▸ **What is expected**
Read the records below and copy each line that contains "down".

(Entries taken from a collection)

# # # # #

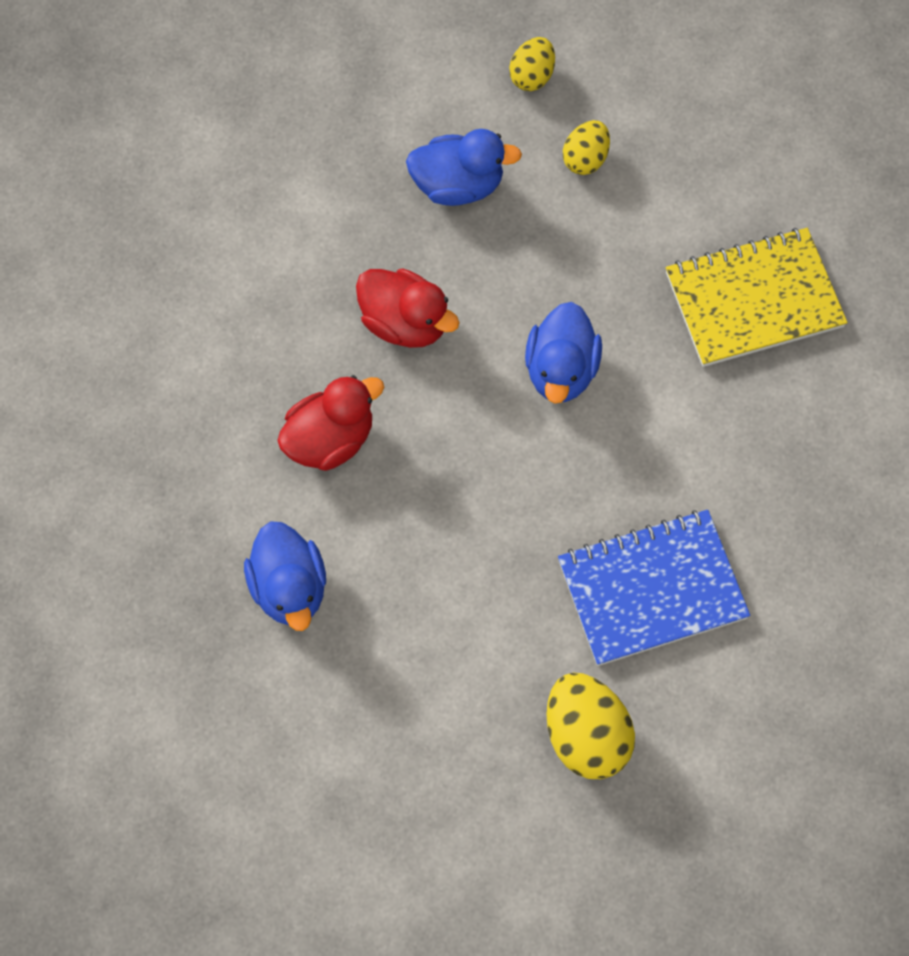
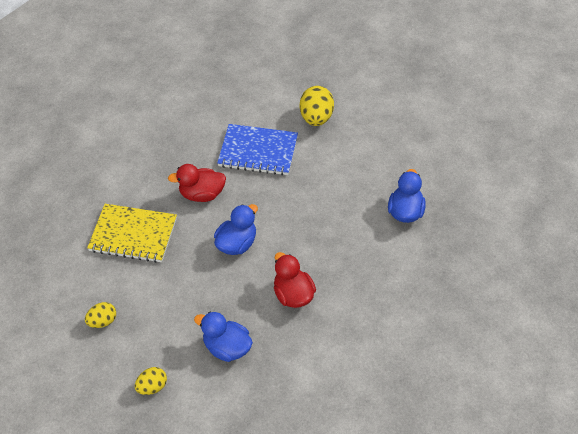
camera: 150 degrees left, 15 degrees down
(330, 440) = (356, 260): red duck -> red duck (202, 194)
(585, 159) = (158, 331): yellow egg -> yellow egg (103, 321)

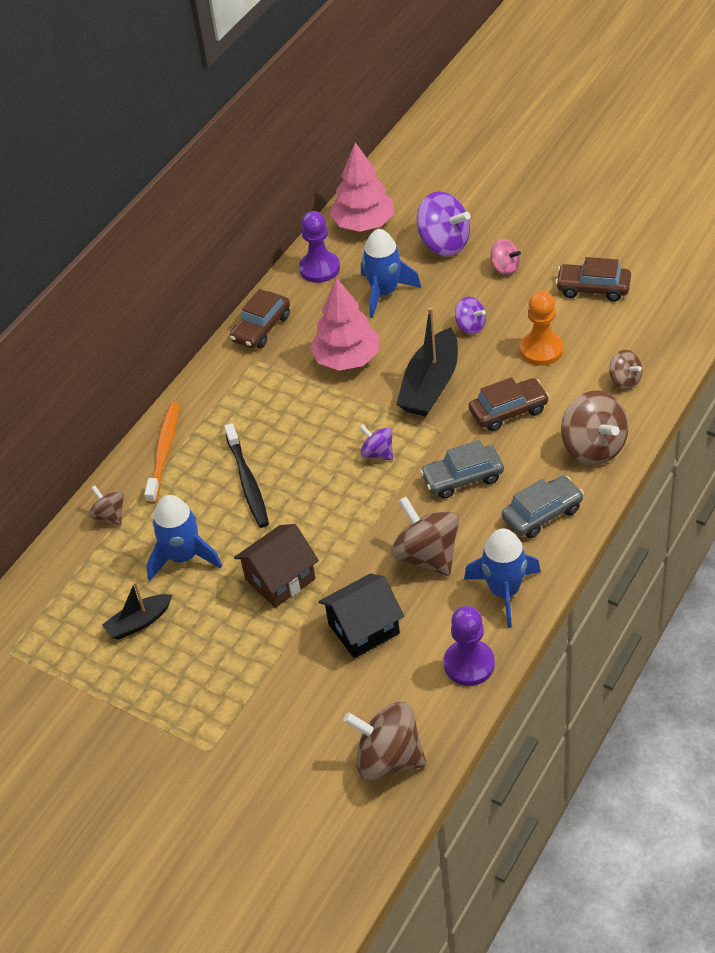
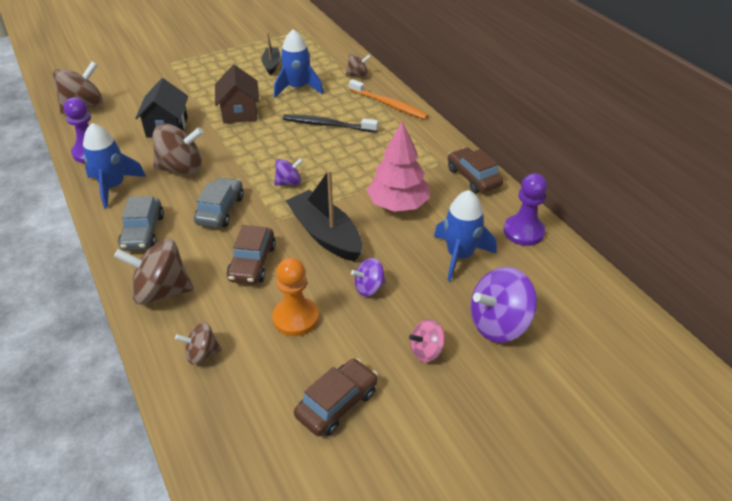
camera: 115 degrees right, 5 degrees down
(363, 224) = (570, 282): pink tree -> none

# # # # #

▸ **Exercise response**
camera: 150 degrees left, 15 degrees down
camera: 115 degrees right, 5 degrees down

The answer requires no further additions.